> **Record extracts**
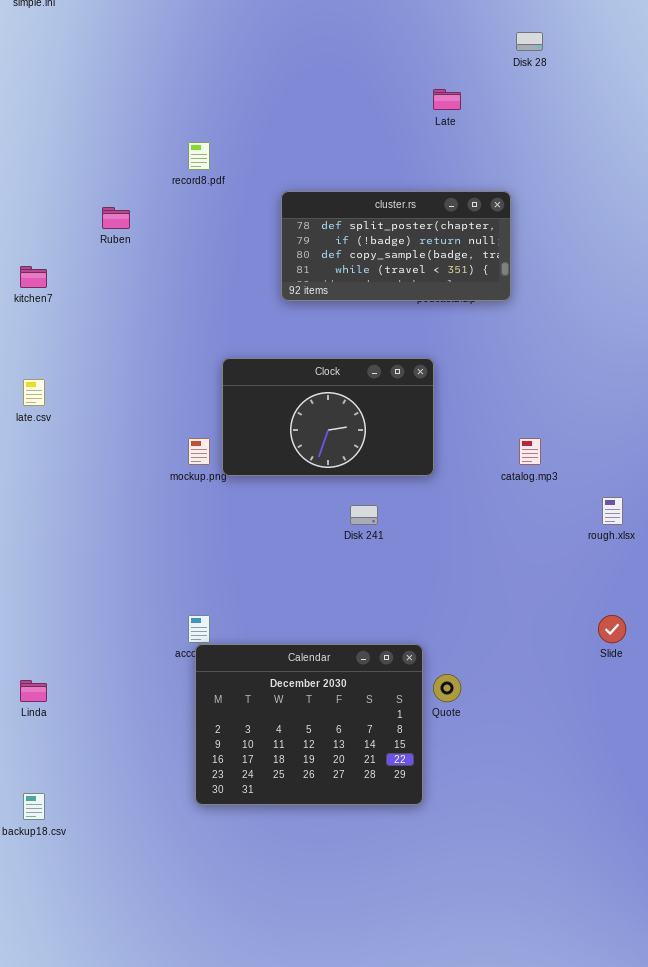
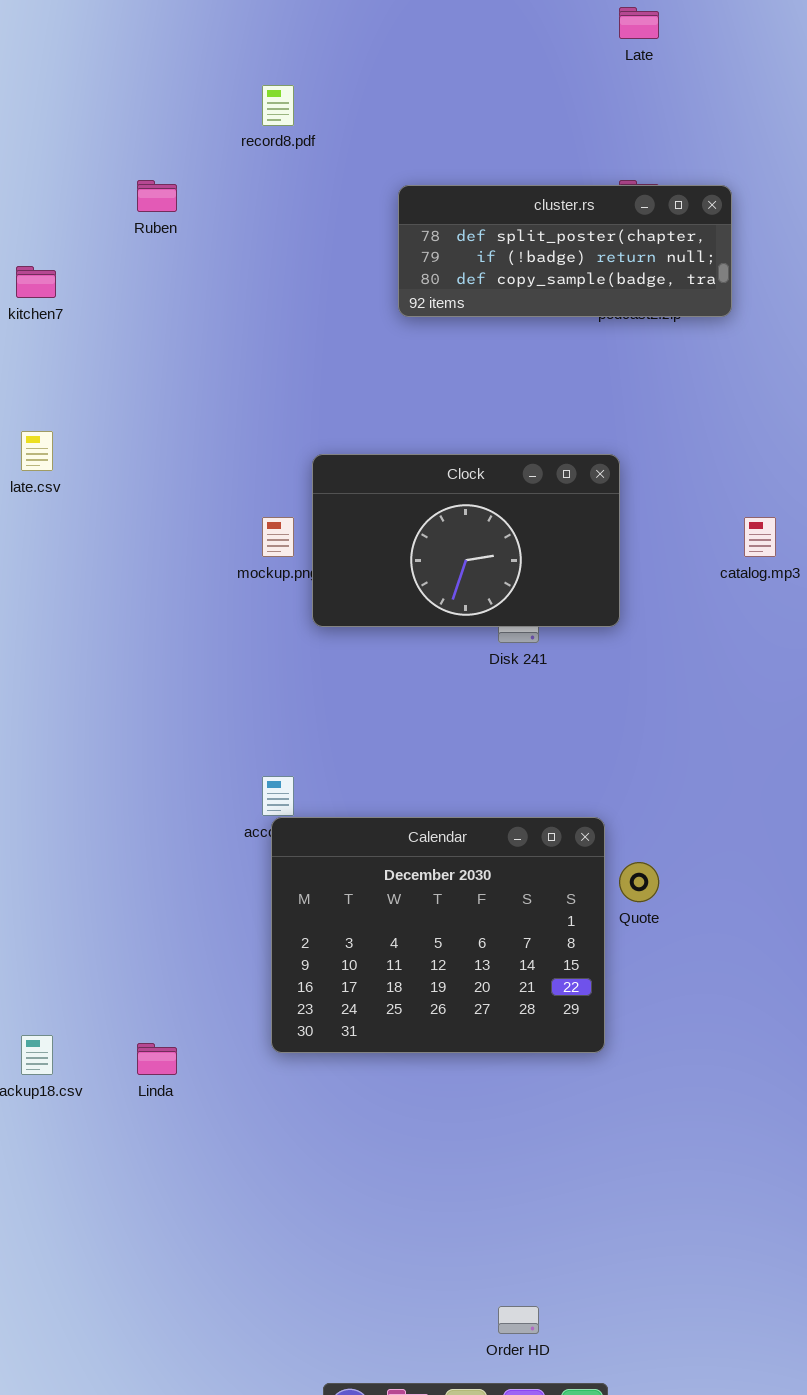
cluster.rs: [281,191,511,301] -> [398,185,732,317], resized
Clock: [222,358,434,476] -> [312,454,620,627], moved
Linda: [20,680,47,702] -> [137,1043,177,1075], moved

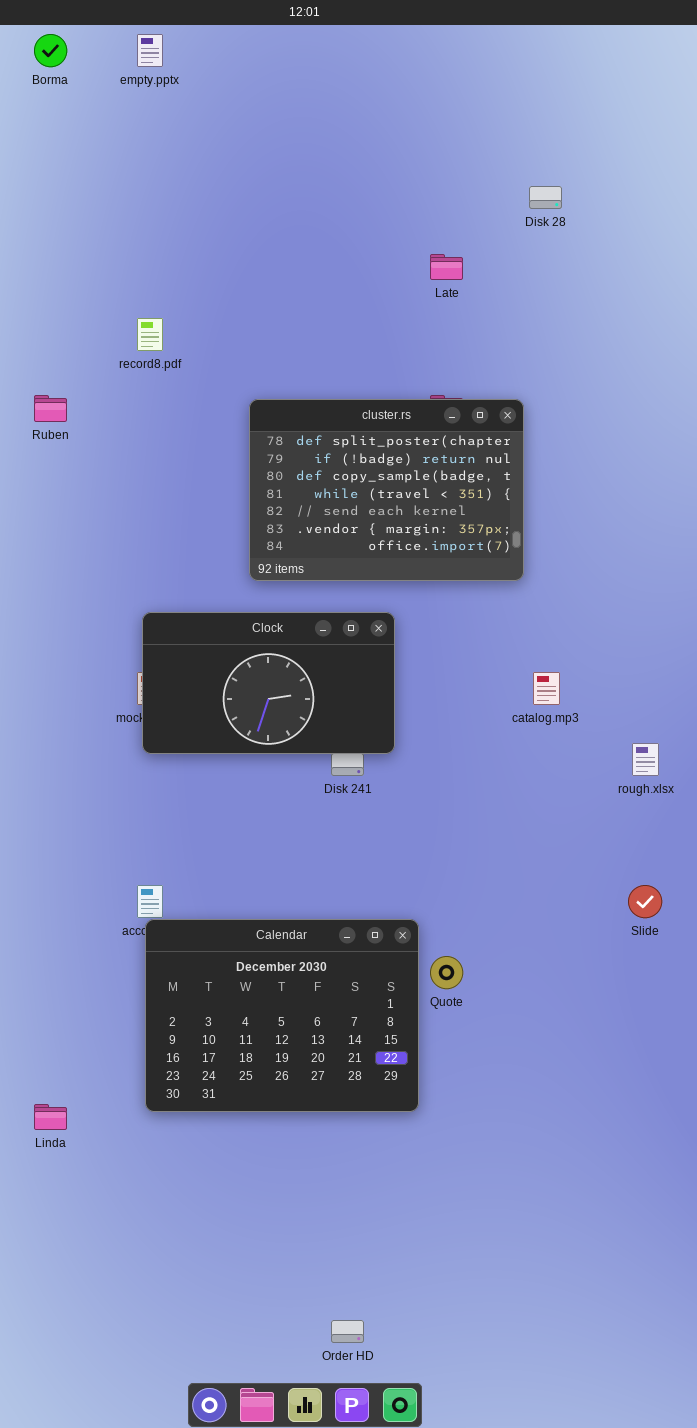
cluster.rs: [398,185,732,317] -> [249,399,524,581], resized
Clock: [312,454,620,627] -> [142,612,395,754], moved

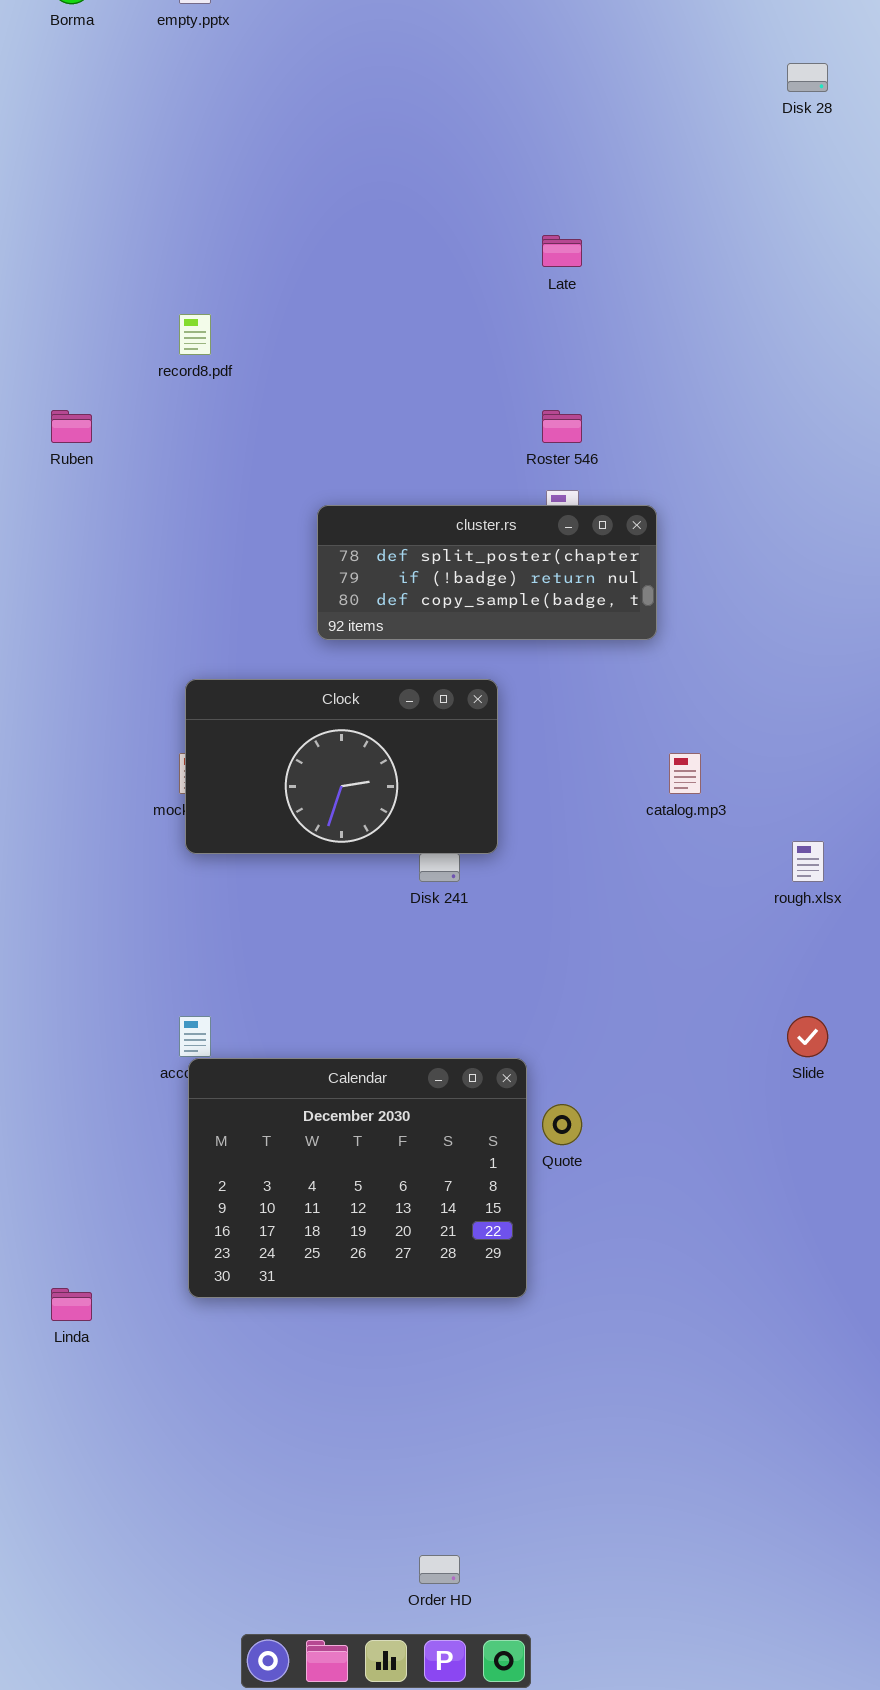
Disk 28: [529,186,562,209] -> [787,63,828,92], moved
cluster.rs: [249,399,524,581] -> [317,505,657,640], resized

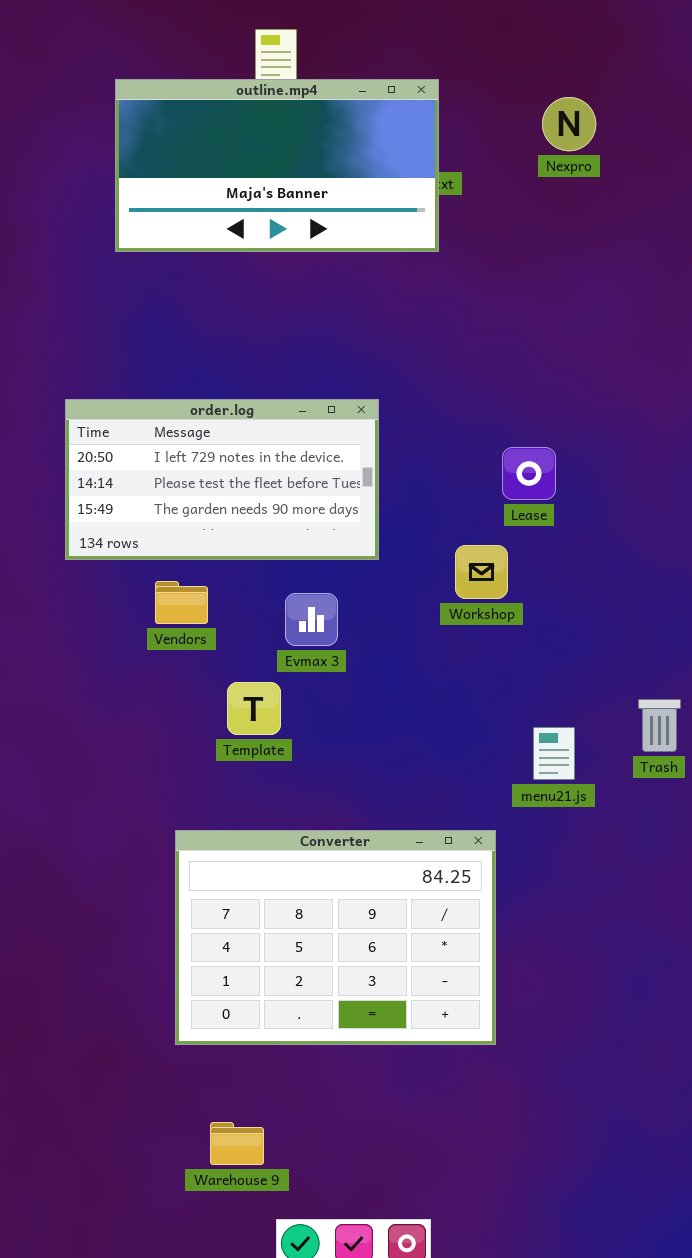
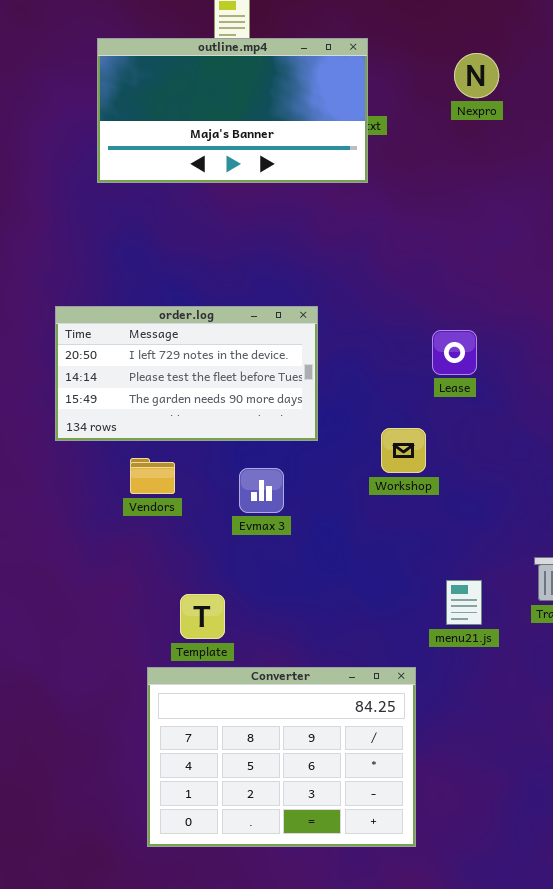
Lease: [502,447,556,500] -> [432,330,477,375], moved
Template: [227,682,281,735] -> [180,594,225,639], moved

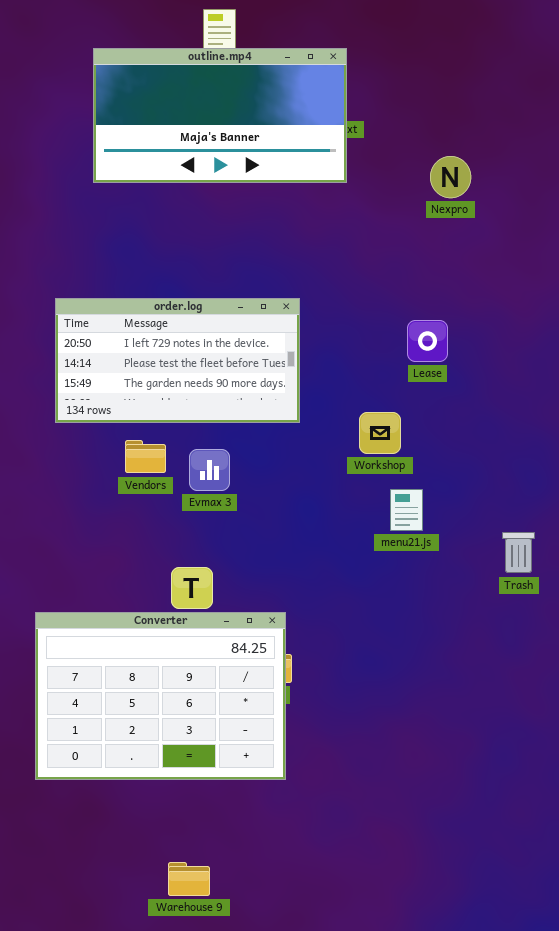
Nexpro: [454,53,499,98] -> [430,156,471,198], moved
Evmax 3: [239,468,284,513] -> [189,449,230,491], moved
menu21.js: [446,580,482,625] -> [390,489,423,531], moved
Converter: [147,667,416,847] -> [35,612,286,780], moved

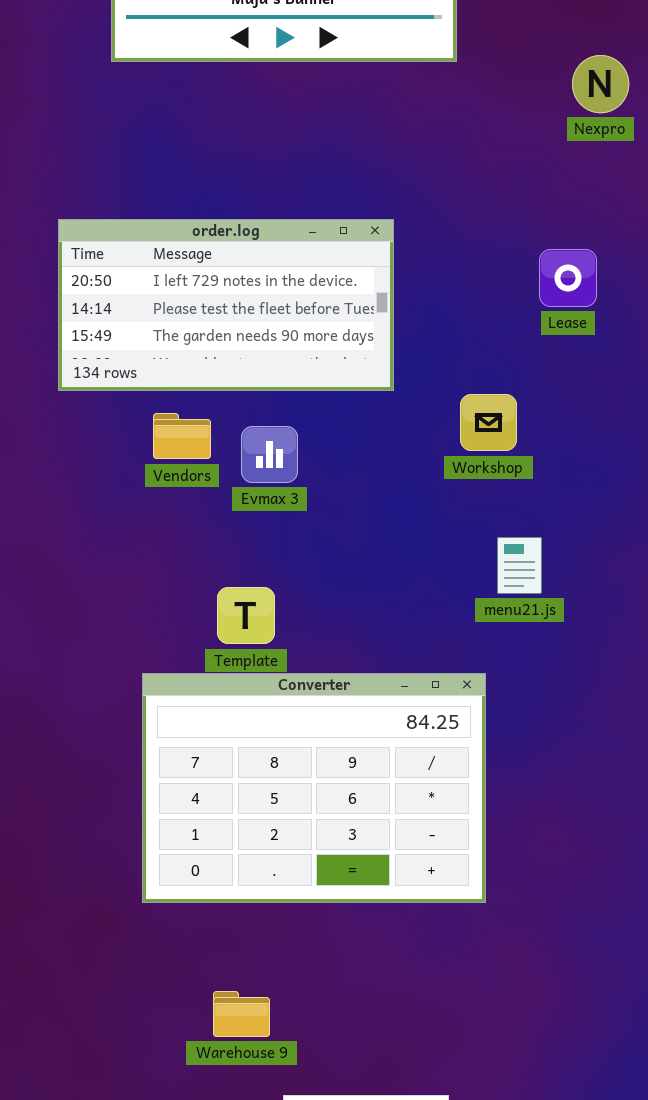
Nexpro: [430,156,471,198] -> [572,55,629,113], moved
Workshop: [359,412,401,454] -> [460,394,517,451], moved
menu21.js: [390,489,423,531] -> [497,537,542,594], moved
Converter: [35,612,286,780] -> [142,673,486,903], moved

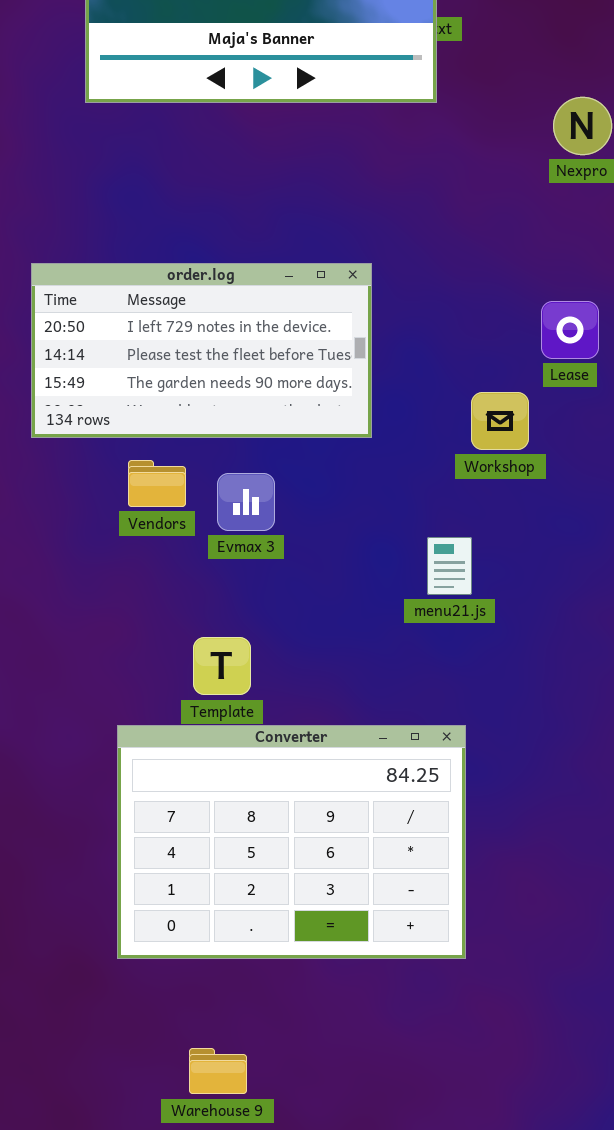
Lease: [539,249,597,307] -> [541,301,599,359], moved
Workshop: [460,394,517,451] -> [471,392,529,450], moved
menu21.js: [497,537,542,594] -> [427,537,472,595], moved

> **What to produce**
Every record should come back exactly as it is, though none of the pictures should.

> **Completed task**
cluster.rs: [281,191,511,301] -> [398,185,732,317], resized
Clock: [222,358,434,476] -> [312,454,620,627], moved
Linda: [20,680,47,702] -> [137,1043,177,1075], moved

cluster.rs: [398,185,732,317] -> [249,399,524,581], resized
Clock: [312,454,620,627] -> [142,612,395,754], moved

Disk 28: [529,186,562,209] -> [787,63,828,92], moved
cluster.rs: [249,399,524,581] -> [317,505,657,640], resized

Lease: [502,447,556,500] -> [432,330,477,375], moved
Template: [227,682,281,735] -> [180,594,225,639], moved

Nexpro: [454,53,499,98] -> [430,156,471,198], moved
Evmax 3: [239,468,284,513] -> [189,449,230,491], moved
menu21.js: [446,580,482,625] -> [390,489,423,531], moved
Converter: [147,667,416,847] -> [35,612,286,780], moved

Nexpro: [430,156,471,198] -> [572,55,629,113], moved
Workshop: [359,412,401,454] -> [460,394,517,451], moved
menu21.js: [390,489,423,531] -> [497,537,542,594], moved
Converter: [35,612,286,780] -> [142,673,486,903], moved

Lease: [539,249,597,307] -> [541,301,599,359], moved
Workshop: [460,394,517,451] -> [471,392,529,450], moved
menu21.js: [497,537,542,594] -> [427,537,472,595], moved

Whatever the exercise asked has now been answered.